═════ Information provided ═════

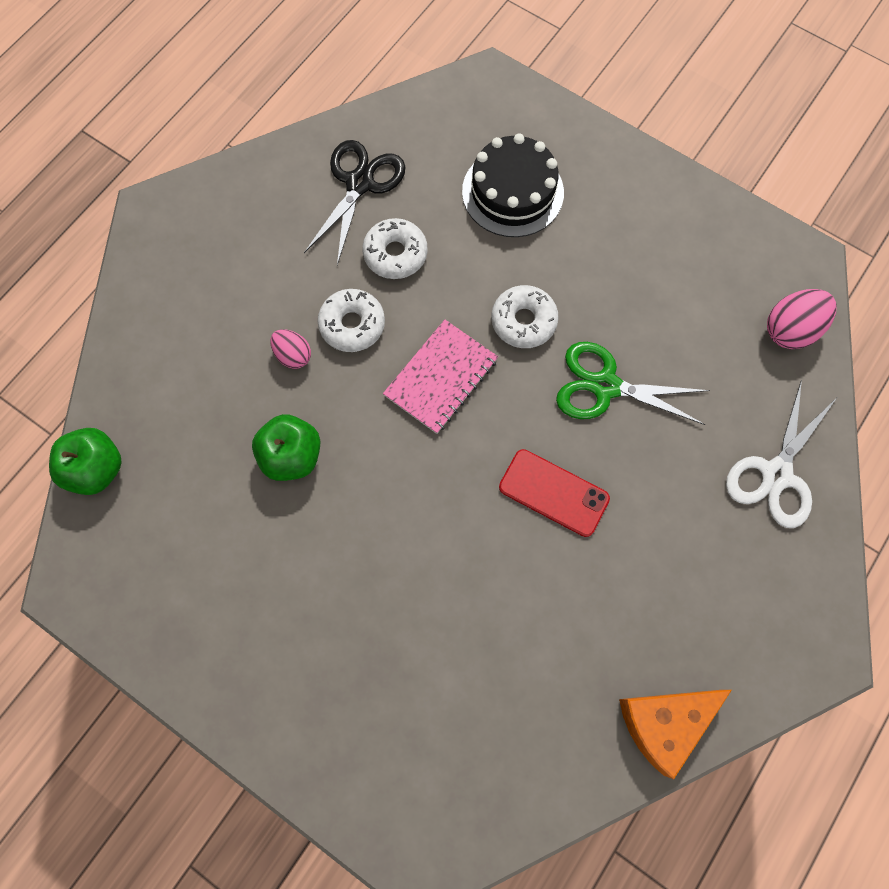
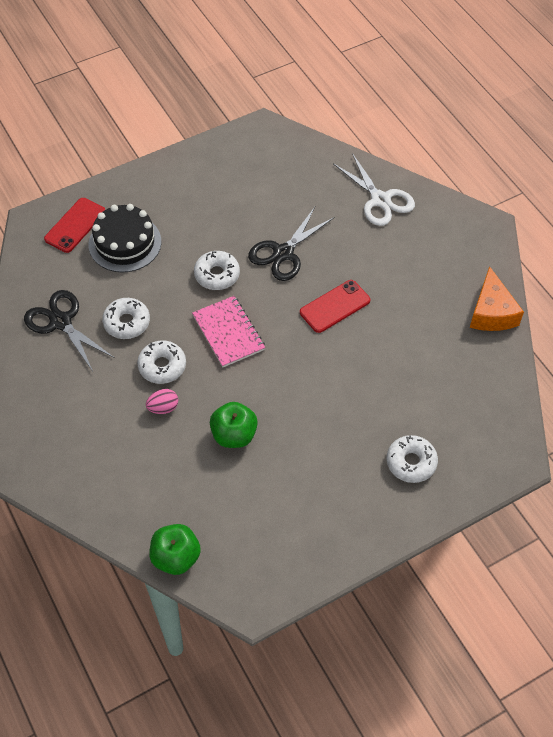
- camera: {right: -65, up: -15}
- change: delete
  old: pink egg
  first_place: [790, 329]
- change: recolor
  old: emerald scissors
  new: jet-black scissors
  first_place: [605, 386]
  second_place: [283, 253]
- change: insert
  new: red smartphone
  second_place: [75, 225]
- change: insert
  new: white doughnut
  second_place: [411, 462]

═════

- [Assignment]
Reproduce only the lines running from the one that contains "first_place: [790, 329]" to the last line of the records.

- [Problem solution]
  first_place: [790, 329]
- change: recolor
  old: emerald scissors
  new: jet-black scissors
  first_place: [605, 386]
  second_place: [283, 253]
- change: insert
  new: red smartphone
  second_place: [75, 225]
- change: insert
  new: white doughnut
  second_place: [411, 462]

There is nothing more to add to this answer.